Exercise: Rewrite the lines below from the line containing "memory of J." through the line containing "b''4( r8 dis''8-. cis''8[) dis''8]~( |", replacing "Andantino" with "Adagio" and leaving everything else unchanged.
--- START OF Excerpted data ---
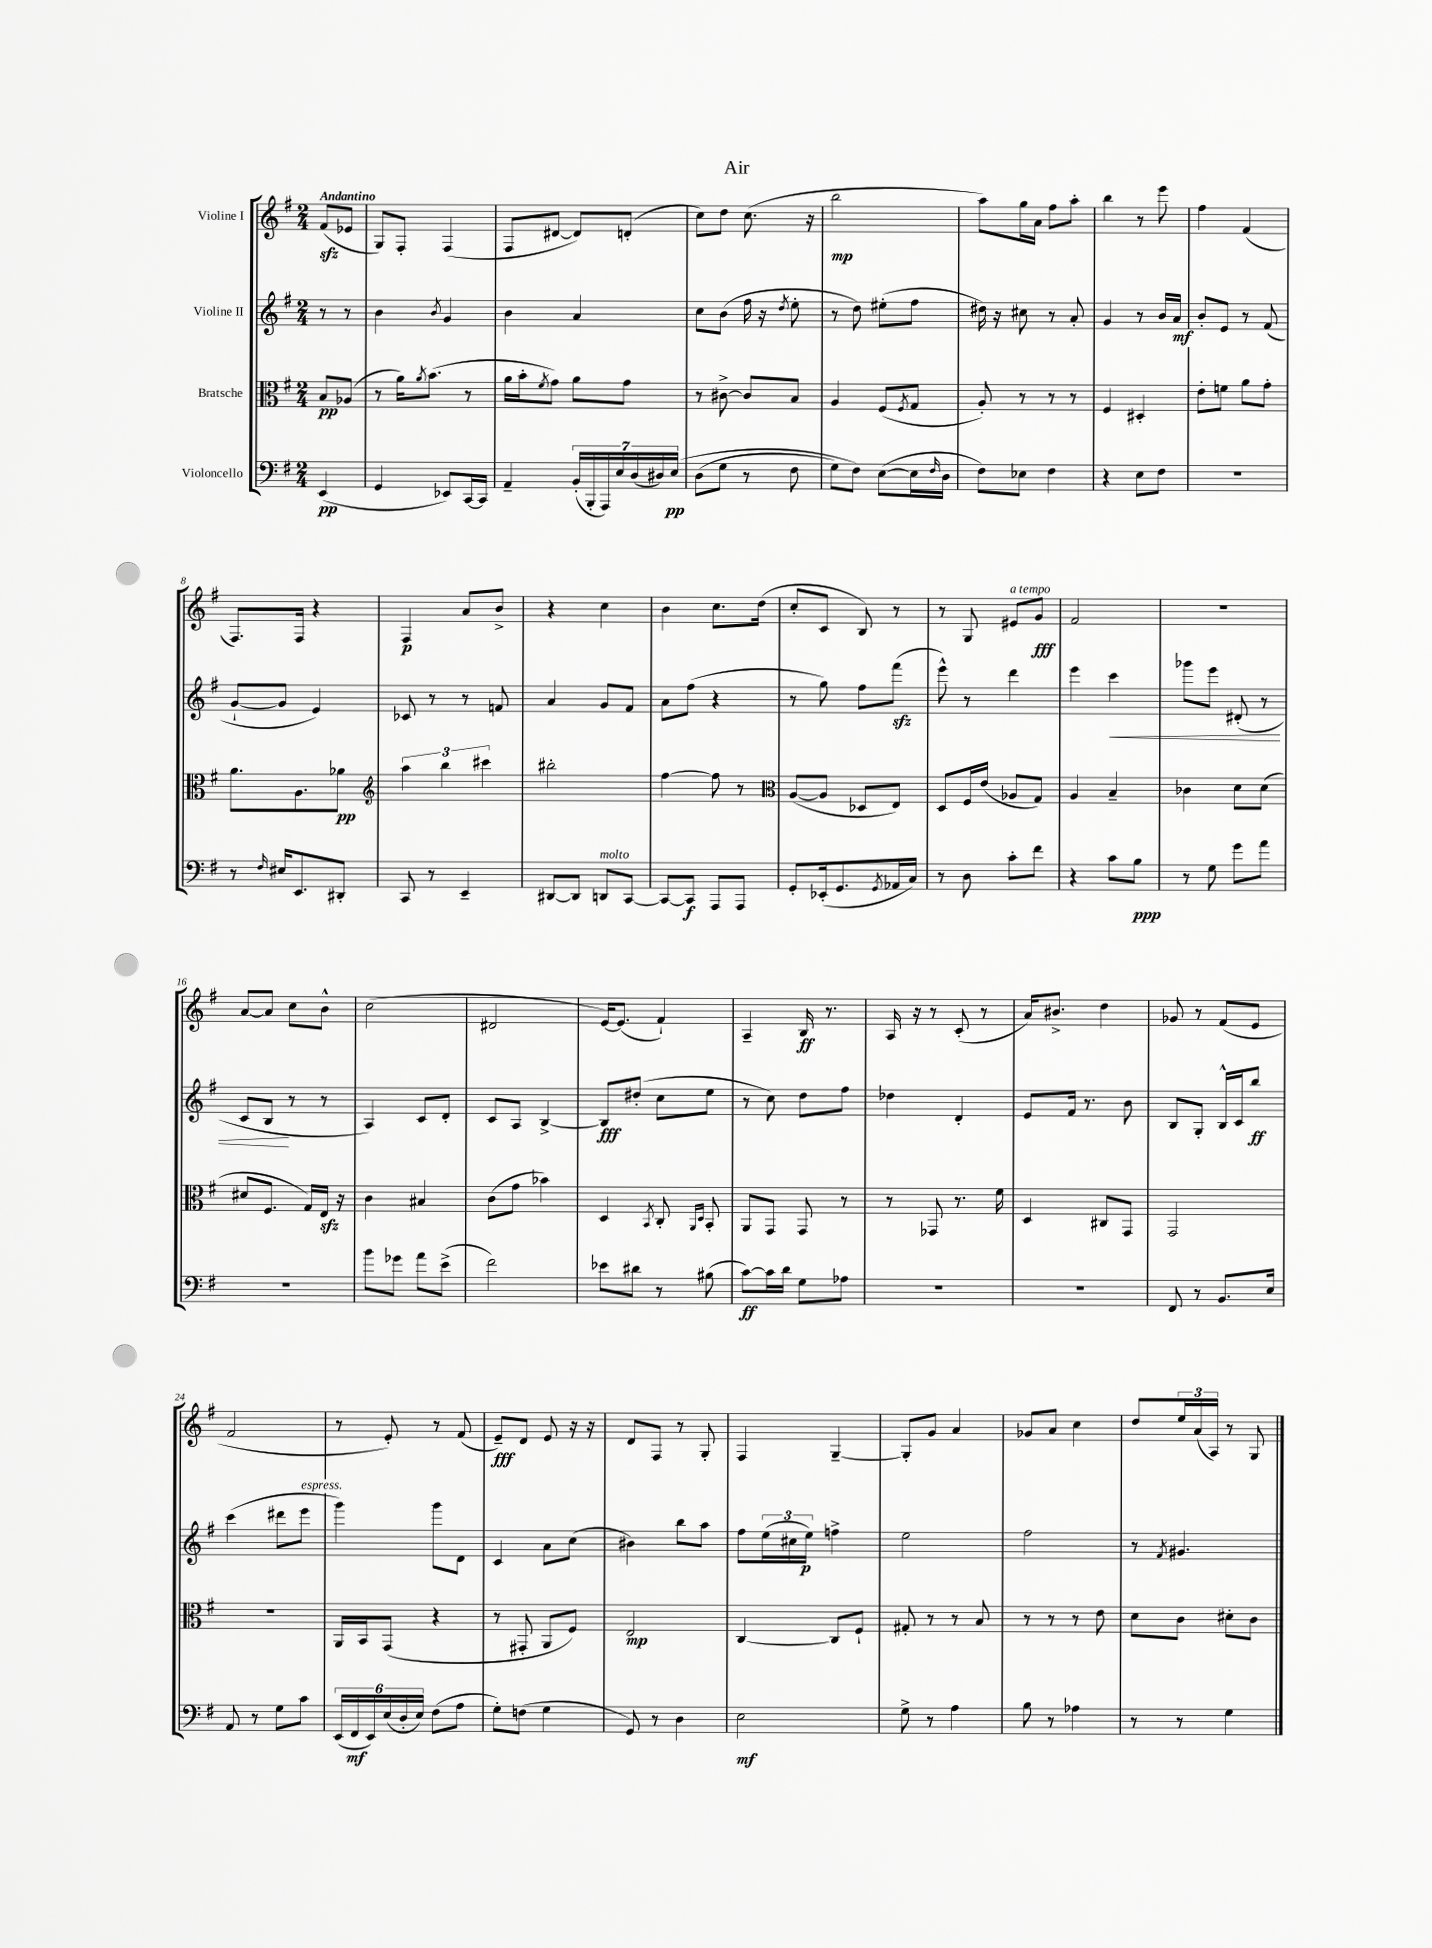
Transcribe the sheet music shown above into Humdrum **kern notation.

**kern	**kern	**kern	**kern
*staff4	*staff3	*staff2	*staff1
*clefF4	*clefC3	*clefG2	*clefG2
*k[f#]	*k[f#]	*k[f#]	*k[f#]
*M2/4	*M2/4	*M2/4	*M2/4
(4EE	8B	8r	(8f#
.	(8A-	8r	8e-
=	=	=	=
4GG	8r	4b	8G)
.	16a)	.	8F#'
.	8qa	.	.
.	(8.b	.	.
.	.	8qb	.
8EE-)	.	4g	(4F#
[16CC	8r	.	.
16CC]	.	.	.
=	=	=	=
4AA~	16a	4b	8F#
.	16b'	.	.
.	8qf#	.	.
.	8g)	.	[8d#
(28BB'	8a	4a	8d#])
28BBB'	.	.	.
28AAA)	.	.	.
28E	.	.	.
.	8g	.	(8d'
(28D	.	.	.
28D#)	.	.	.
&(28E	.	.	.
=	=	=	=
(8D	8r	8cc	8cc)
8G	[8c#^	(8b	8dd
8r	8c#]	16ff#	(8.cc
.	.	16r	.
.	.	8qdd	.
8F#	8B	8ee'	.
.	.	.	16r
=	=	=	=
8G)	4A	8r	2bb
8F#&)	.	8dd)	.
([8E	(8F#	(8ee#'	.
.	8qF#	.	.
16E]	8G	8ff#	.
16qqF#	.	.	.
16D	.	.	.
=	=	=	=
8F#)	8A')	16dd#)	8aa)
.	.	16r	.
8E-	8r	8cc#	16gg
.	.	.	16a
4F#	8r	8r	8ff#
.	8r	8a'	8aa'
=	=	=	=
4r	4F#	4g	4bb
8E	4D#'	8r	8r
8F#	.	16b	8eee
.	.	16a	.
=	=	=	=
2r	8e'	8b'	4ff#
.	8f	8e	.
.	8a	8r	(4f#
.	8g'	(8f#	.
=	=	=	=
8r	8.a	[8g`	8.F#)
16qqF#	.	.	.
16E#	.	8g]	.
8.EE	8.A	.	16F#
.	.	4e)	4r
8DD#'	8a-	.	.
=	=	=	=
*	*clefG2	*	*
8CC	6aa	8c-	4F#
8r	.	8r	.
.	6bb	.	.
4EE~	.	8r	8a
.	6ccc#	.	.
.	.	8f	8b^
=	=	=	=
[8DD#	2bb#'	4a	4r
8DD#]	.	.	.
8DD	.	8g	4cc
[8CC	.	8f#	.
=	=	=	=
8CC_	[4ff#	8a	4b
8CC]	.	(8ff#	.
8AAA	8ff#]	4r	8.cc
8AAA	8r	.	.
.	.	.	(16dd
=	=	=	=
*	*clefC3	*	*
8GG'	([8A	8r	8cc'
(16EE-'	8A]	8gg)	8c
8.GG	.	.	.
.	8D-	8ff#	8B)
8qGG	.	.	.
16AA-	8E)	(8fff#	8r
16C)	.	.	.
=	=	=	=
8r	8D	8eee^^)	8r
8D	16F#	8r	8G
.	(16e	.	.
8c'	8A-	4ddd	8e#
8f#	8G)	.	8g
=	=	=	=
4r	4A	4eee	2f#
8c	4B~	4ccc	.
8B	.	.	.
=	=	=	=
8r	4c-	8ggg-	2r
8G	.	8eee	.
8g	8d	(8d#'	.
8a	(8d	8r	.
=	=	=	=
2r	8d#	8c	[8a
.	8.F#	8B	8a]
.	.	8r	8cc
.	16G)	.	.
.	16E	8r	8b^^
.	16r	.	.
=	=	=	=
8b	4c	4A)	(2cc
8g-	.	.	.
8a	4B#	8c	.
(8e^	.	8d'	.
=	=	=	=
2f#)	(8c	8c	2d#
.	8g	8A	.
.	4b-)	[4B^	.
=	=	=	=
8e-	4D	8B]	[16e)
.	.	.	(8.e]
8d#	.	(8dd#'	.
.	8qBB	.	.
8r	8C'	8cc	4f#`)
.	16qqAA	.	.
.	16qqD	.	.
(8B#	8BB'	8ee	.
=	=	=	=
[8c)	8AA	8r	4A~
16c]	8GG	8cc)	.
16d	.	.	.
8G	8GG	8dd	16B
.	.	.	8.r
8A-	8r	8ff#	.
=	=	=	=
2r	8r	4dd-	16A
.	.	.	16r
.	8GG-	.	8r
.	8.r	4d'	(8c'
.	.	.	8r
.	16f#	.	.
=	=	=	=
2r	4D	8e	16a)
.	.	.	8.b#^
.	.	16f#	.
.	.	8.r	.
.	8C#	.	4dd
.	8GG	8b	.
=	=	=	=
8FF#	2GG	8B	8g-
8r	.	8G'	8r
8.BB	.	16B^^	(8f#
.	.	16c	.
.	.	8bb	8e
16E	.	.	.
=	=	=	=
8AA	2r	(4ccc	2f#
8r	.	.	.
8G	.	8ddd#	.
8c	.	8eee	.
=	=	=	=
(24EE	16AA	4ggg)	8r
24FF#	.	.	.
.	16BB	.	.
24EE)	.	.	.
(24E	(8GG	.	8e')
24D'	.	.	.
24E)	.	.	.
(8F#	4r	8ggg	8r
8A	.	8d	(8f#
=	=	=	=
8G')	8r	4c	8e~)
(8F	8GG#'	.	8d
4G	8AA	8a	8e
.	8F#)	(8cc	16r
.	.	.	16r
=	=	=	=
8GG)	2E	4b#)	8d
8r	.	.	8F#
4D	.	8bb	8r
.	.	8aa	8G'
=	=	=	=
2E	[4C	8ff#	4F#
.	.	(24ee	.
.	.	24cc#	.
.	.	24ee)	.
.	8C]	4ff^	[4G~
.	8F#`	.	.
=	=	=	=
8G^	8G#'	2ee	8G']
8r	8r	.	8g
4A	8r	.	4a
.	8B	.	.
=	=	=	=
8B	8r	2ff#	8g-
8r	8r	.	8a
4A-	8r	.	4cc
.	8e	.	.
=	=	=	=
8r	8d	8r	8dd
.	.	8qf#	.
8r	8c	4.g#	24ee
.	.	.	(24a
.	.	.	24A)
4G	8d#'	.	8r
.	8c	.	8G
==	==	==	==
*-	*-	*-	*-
--- END OF Excerpted data ---
--- START OF Excerpted data ---
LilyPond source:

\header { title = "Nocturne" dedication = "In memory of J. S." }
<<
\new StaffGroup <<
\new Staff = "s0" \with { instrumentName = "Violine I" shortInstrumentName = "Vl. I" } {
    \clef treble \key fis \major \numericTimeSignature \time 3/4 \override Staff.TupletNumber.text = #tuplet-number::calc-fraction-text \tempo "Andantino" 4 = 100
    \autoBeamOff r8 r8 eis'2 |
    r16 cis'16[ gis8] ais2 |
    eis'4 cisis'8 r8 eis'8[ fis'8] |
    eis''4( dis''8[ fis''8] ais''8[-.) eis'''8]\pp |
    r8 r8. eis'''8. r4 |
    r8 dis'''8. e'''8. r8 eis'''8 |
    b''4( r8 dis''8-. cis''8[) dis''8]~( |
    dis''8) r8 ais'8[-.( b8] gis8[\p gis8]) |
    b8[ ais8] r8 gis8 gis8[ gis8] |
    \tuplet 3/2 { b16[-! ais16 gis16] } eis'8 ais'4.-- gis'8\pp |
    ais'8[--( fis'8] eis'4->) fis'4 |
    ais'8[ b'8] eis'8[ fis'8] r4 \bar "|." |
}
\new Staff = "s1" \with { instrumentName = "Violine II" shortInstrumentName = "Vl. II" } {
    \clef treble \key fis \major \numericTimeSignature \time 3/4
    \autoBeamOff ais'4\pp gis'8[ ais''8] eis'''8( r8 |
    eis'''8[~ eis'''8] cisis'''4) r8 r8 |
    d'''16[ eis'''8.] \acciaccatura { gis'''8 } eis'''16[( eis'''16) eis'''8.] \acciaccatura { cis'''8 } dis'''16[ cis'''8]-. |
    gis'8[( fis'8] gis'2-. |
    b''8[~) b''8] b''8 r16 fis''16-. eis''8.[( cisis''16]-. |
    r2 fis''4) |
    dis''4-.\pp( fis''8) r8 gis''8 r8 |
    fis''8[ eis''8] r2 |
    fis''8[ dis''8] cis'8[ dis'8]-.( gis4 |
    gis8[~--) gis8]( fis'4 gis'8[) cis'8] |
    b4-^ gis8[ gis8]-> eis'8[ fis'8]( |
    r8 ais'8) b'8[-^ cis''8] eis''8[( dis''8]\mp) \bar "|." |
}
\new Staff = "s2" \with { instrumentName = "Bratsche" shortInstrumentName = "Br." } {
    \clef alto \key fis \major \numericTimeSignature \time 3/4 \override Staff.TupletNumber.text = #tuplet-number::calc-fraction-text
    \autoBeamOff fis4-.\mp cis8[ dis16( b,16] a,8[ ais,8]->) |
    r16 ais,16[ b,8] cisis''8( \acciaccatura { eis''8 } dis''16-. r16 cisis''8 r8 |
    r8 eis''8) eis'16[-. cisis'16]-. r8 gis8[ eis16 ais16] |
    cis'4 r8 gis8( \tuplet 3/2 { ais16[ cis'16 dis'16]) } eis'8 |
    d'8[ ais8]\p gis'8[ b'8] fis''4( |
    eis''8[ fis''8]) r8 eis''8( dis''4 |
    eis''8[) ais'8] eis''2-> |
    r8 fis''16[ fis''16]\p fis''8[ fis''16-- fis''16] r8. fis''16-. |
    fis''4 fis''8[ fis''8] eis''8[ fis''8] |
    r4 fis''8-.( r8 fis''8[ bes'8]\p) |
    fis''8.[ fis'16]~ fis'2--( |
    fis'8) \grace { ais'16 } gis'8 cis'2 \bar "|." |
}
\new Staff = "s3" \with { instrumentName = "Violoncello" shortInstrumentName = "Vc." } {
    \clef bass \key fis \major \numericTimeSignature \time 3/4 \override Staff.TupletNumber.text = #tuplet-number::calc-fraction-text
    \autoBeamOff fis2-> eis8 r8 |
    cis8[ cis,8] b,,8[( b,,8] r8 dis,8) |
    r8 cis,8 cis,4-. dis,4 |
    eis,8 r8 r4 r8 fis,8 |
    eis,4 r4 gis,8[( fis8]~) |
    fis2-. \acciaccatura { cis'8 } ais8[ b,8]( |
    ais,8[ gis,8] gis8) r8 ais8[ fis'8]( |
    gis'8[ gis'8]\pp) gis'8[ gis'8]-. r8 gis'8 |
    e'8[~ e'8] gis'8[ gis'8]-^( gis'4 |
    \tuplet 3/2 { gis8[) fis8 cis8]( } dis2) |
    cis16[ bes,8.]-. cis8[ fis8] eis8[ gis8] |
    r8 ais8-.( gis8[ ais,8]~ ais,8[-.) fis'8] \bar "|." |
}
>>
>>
--- END OF Excerpted data ---
Reply:
\header { title = "Nocturne" dedication = "In memory of J. S." }
<<
\new StaffGroup <<
\new Staff = "s0" \with { instrumentName = "Violine I" shortInstrumentName = "Vl. I" } {
    \clef treble \key fis \major \numericTimeSignature \time 3/4 \override Staff.TupletNumber.text = #tuplet-number::calc-fraction-text \tempo "Adagio" 4 = 100
    \autoBeamOff r8 r8 eis'2 |
    r16 cis'16[ gis8] ais2 |
    eis'4 cisis'8 r8 eis'8[ fis'8] |
    eis''4( dis''8[ fis''8] ais''8[-.) eis'''8]\pp |
    r8 r8. eis'''8. r4 |
    r8 dis'''8. e'''8. r8 eis'''8 |
    b''4( r8 dis''8-. cis''8[) dis''8]~( |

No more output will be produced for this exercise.